**EXERCISE AIM:** What are the lines below, starting at the line containing "(693, 252) = (342, 163): black" and ending at the line containing "(429, 185) = (276, 202): pink"? Write them out exactly, ends included, without pictures.

**INFORMATION SUPPLIED:**
**********
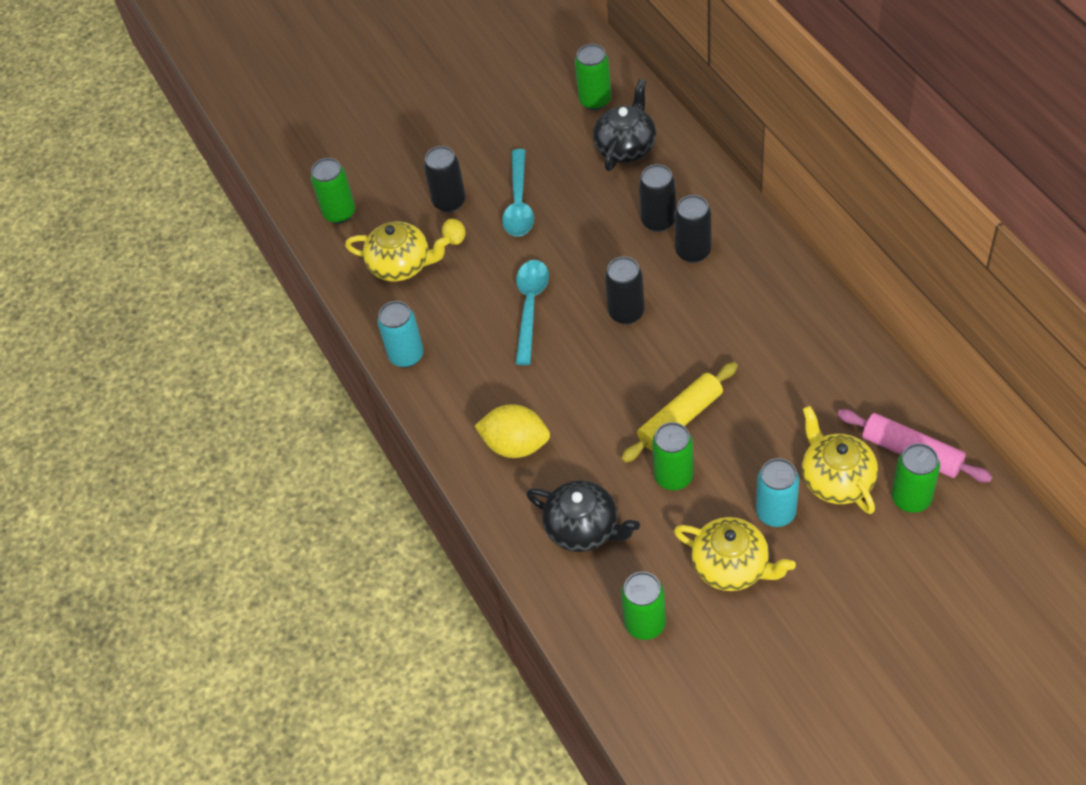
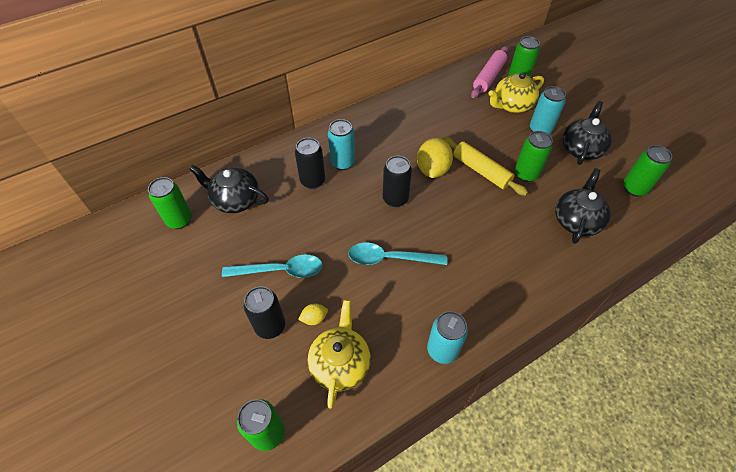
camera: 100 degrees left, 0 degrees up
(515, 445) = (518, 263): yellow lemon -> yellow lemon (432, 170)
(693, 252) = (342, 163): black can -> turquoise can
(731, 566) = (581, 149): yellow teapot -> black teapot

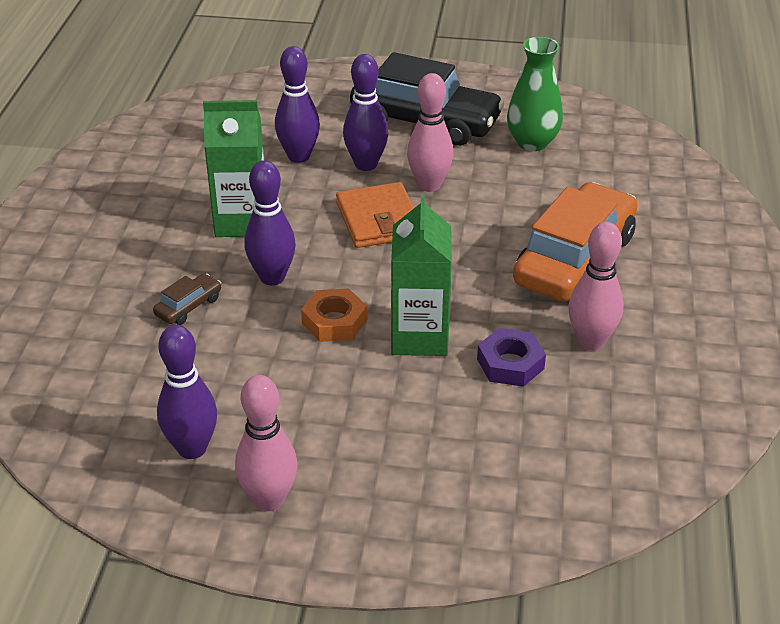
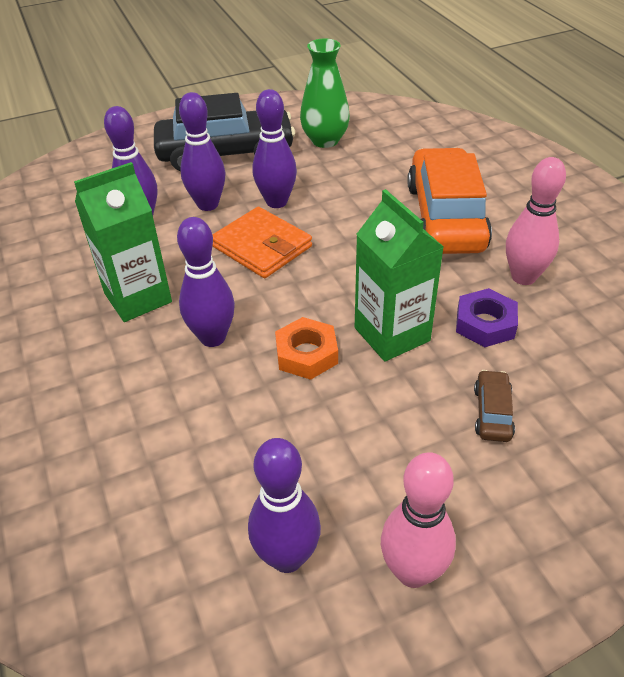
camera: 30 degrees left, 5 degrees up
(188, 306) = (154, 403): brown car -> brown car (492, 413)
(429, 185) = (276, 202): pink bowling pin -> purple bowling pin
**********
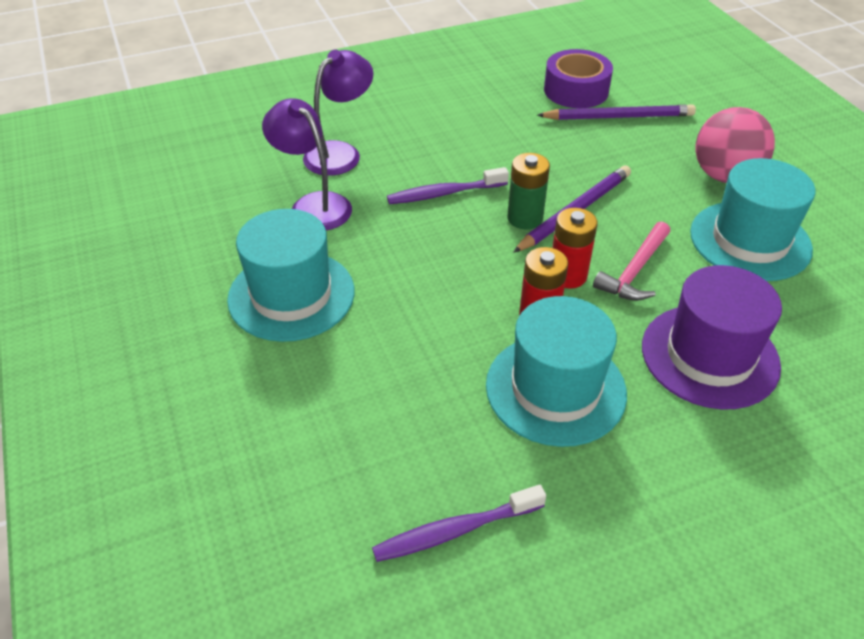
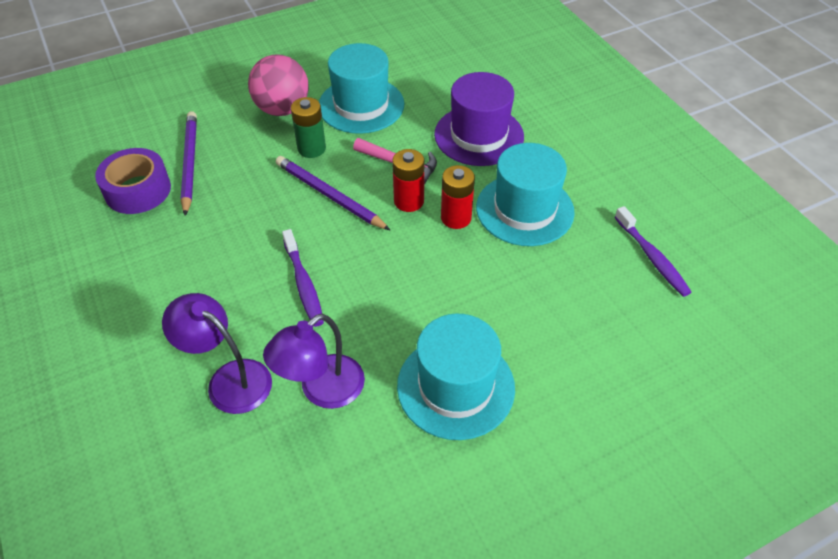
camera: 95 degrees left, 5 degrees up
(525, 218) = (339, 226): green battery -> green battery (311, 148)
**********
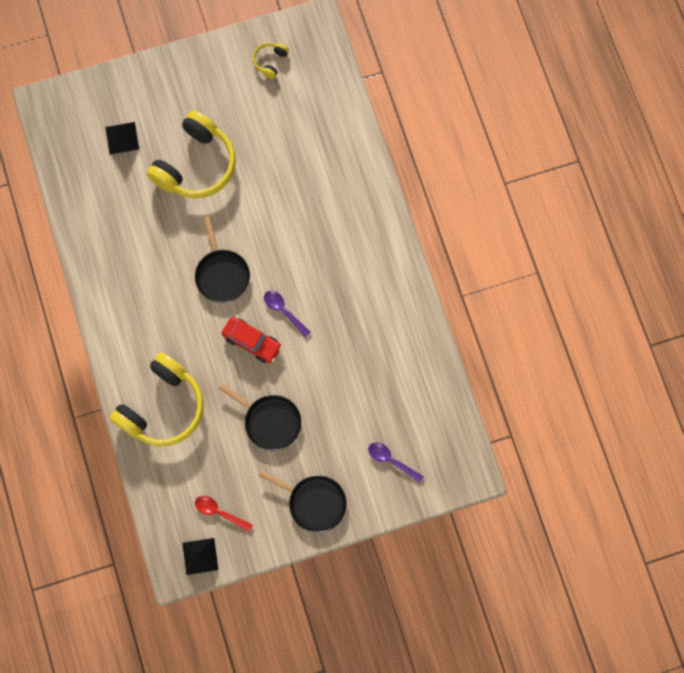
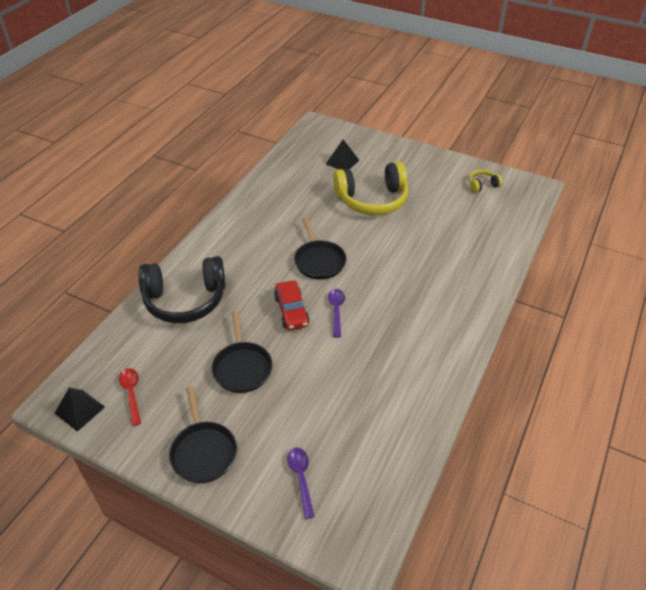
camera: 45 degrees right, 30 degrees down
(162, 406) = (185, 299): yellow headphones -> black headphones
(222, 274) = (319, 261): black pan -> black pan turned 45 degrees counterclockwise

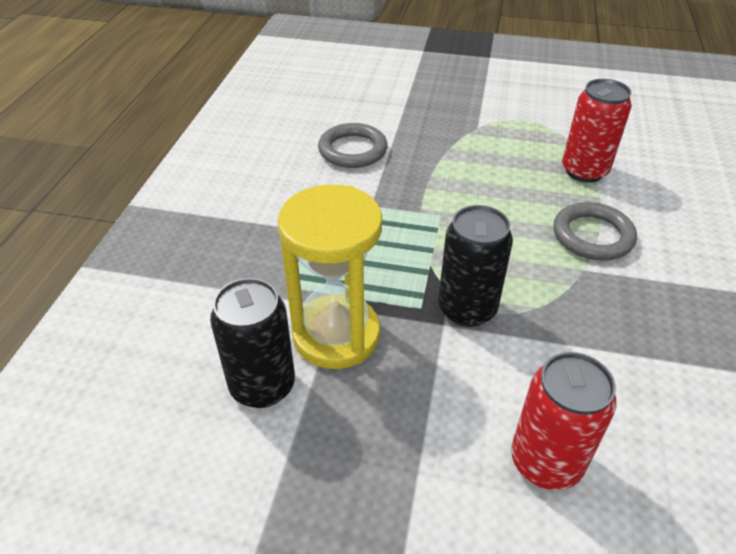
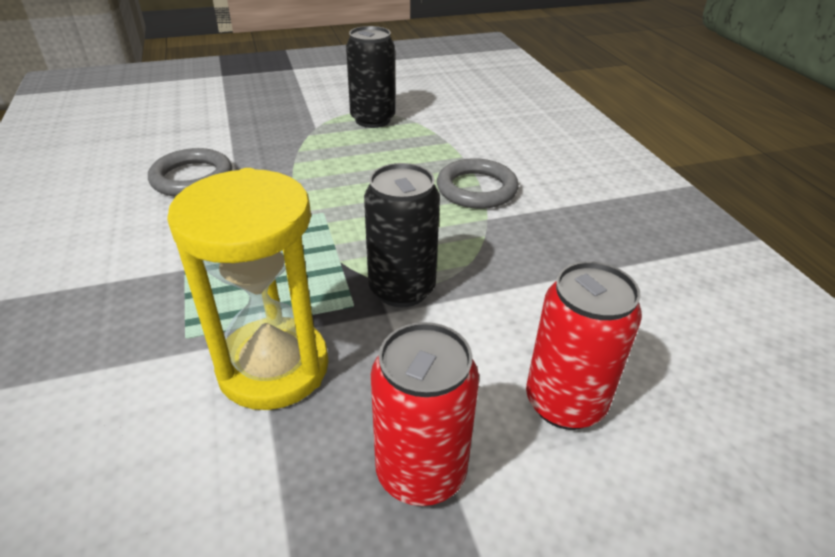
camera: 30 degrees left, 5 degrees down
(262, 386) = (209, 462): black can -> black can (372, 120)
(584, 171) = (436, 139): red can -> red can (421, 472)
**********
**REPLY:**
(693, 252) = (342, 163): black can -> turquoise can
(731, 566) = (581, 149): yellow teapot -> black teapot

camera: 30 degrees left, 5 degrees up
(188, 306) = (154, 403): brown car -> brown car (492, 413)
(429, 185) = (276, 202): pink bowling pin -> purple bowling pin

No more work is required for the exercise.